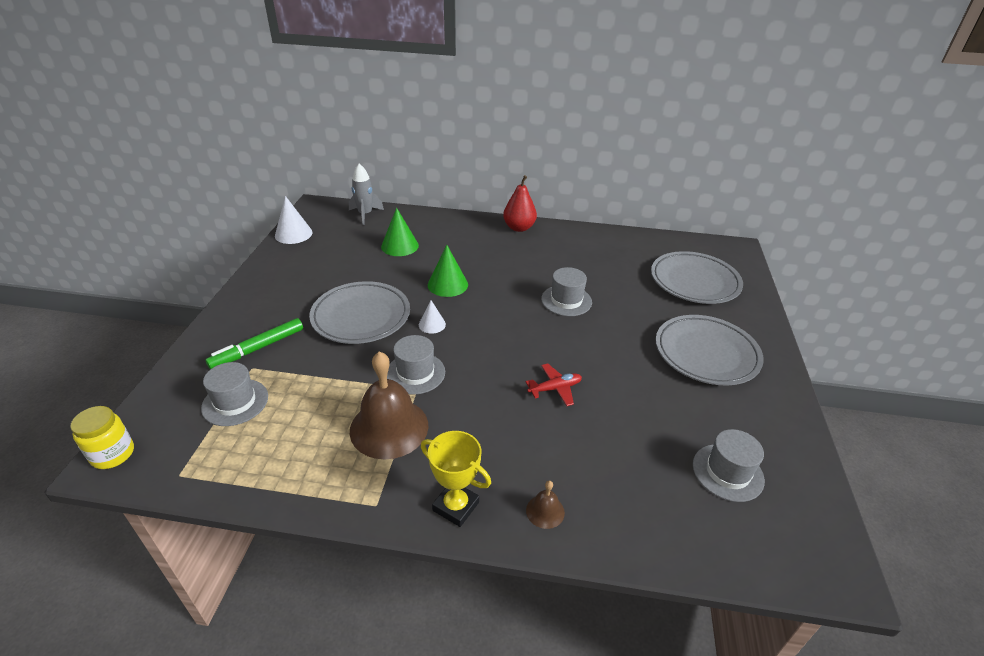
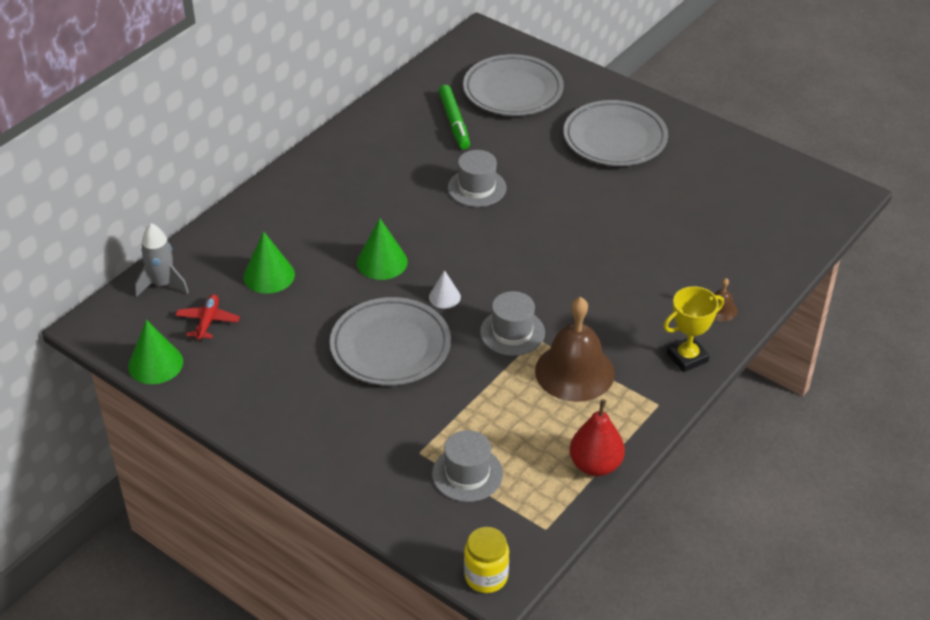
camera: 60 degrees left, 5 degrees up
(258, 348) = (388, 442): green marker -> green marker (454, 122)
(293, 234) = (155, 364): white cone -> green cone
(519, 228) = (313, 165): red pear -> red pear (595, 465)
(555, 388) = (595, 249): red plane -> red plane (208, 321)
(727, 472) = (742, 197): grey hat -> none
= = =
• **WORK INSTRUCTION**
Down to the last line, print the material exactly, but not its pictures.

• **EXERCISE RESPONSE**
camera: 60 degrees left, 5 degrees up
(258, 348) = (388, 442): green marker -> green marker (454, 122)
(293, 234) = (155, 364): white cone -> green cone
(519, 228) = (313, 165): red pear -> red pear (595, 465)
(555, 388) = (595, 249): red plane -> red plane (208, 321)
(727, 472) = (742, 197): grey hat -> none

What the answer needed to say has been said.